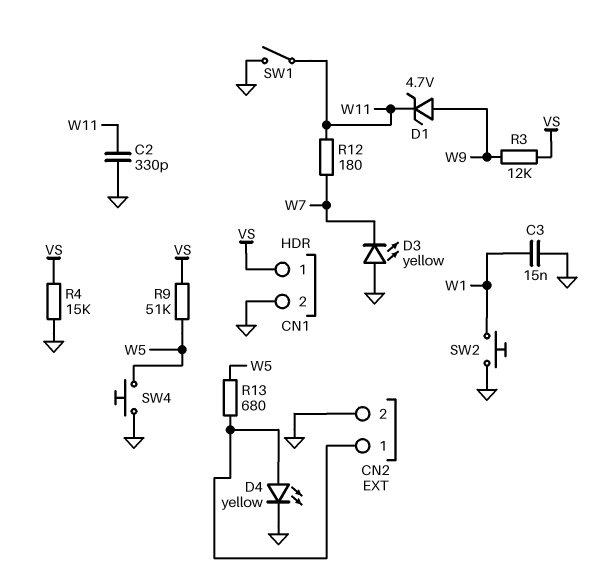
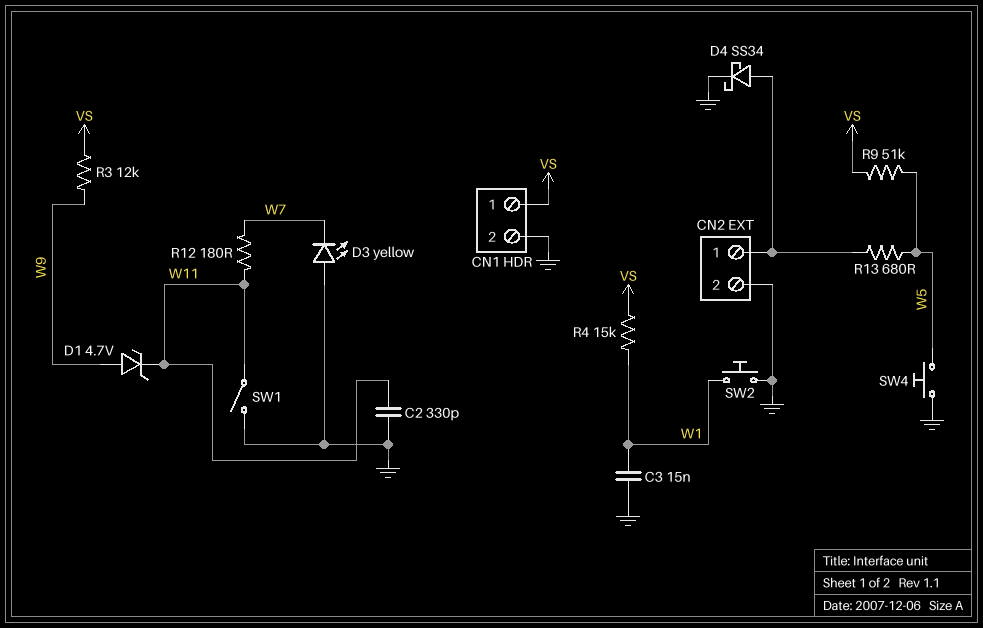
D4: LED yellow (A CN2/1, K GND) -> schottky SS34 (A CN2/1, K GND)
R4: 15k (GND, VS) -> 15k (VS, W1)

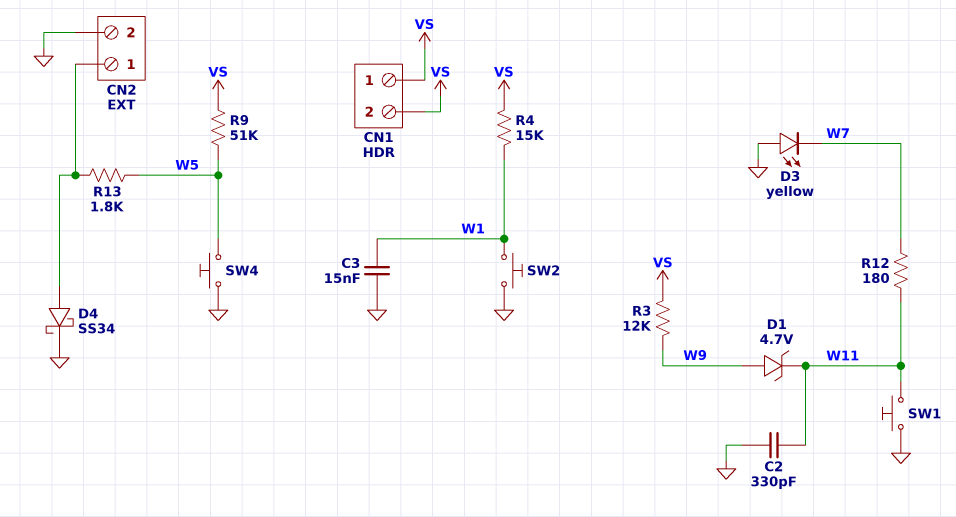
CN1 pin 2: GND -> VS
R13: 680 (CN2/1, W5) -> 1.8k (CN2/1, W5)
SW1: switch (GND, W11) -> button (GND, W11)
────────────────
*Your objective*. With the pictures omitted, print each line of the data above precisely as given.

*Answer box*.
D4: LED yellow (A CN2/1, K GND) -> schottky SS34 (A CN2/1, K GND)
R4: 15k (GND, VS) -> 15k (VS, W1)

CN1 pin 2: GND -> VS
R13: 680 (CN2/1, W5) -> 1.8k (CN2/1, W5)
SW1: switch (GND, W11) -> button (GND, W11)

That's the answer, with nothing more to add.